** Opening TASK INPUT block **

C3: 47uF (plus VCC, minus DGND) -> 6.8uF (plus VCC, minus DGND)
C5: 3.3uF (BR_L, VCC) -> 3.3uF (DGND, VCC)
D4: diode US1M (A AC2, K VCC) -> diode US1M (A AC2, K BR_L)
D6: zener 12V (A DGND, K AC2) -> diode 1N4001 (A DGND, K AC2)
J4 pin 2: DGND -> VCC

** Closing TASK INPUT block **
** Opening TASK INPUT block **

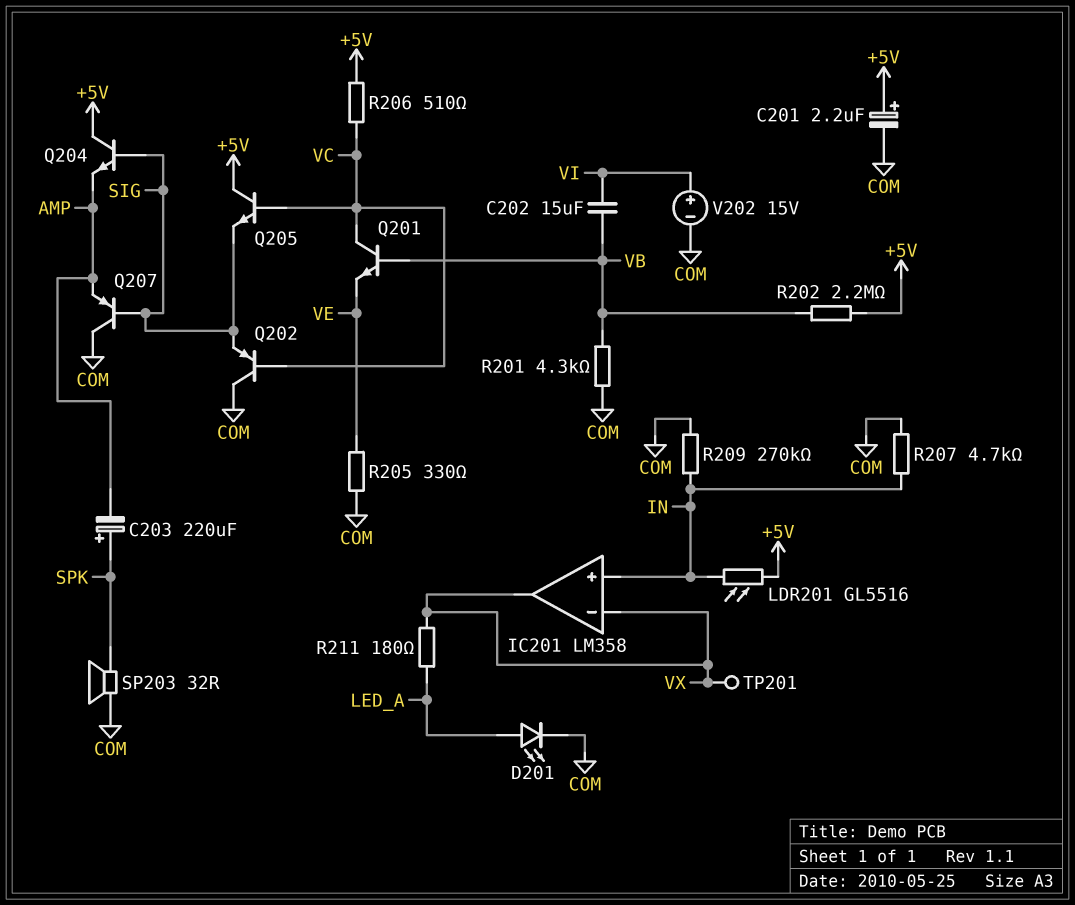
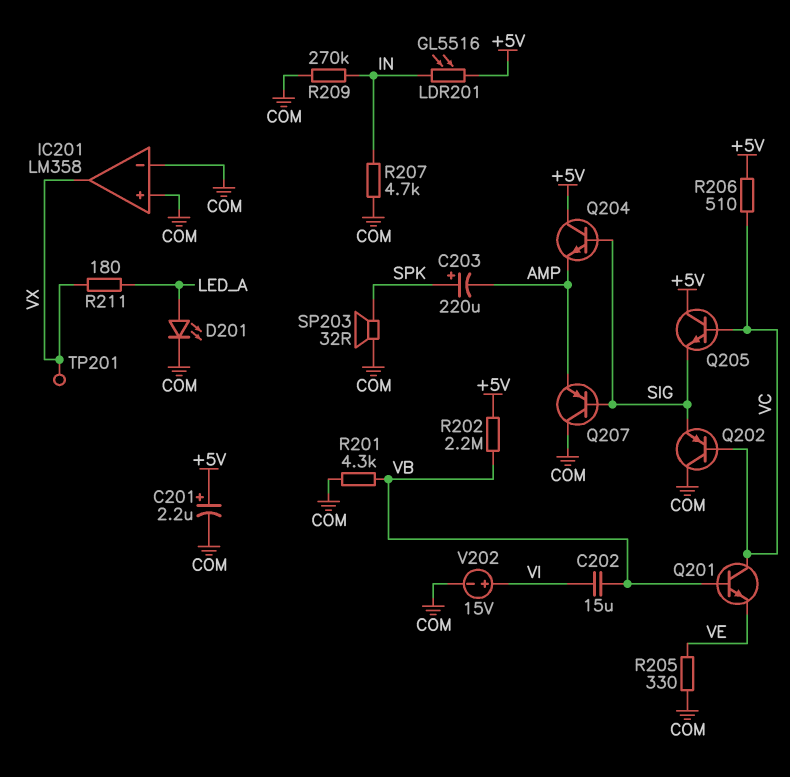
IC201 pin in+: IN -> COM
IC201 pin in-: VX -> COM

** Closing TASK INPUT block **

* ASSIGNMENT
Set down only the lines above that fall between the line holding "C3: 47uF (plus" and the line holding "J4 pin 2: DGND -> VCC", inclusive, keeping each exact.

* YOUR SOLUTION
C3: 47uF (plus VCC, minus DGND) -> 6.8uF (plus VCC, minus DGND)
C5: 3.3uF (BR_L, VCC) -> 3.3uF (DGND, VCC)
D4: diode US1M (A AC2, K VCC) -> diode US1M (A AC2, K BR_L)
D6: zener 12V (A DGND, K AC2) -> diode 1N4001 (A DGND, K AC2)
J4 pin 2: DGND -> VCC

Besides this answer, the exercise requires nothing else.